== Task objective ==
When you copy the data, keep every word exactly as it is and leave the pictures out.

== Source data ==
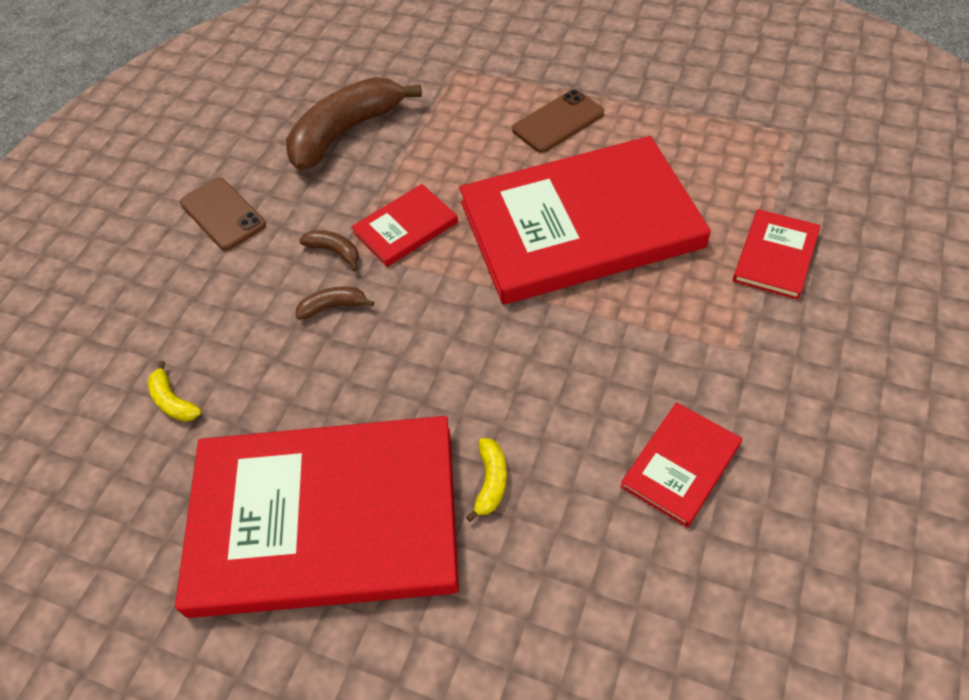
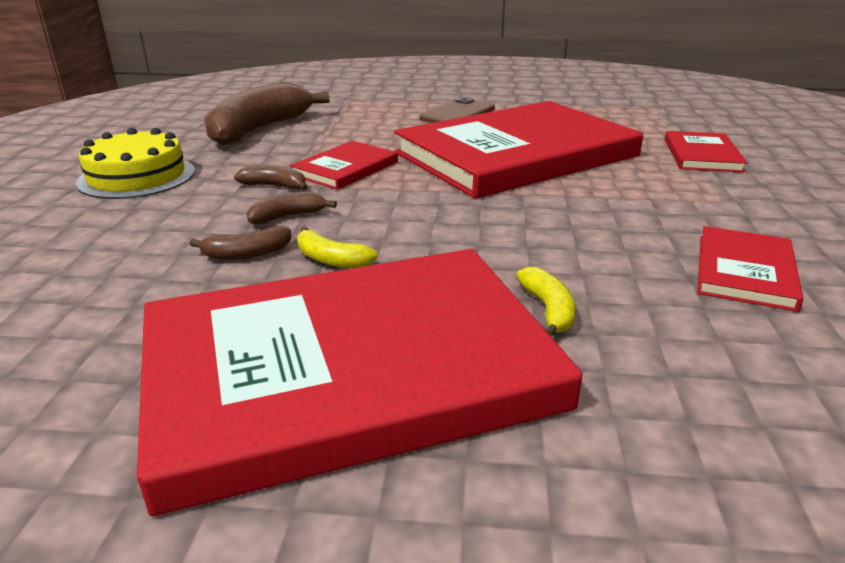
camera: 20 degrees left, 25 degrees down
(173, 401) = (93, 301): yellow banana -> yellow banana (331, 260)
(223, 214) = (137, 176): brown phone -> yellow cake
(289, 359) = (247, 254): none -> brown banana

== Exercise response ==
camera: 20 degrees left, 25 degrees down
(173, 401) = (93, 301): yellow banana -> yellow banana (331, 260)
(223, 214) = (137, 176): brown phone -> yellow cake
(289, 359) = (247, 254): none -> brown banana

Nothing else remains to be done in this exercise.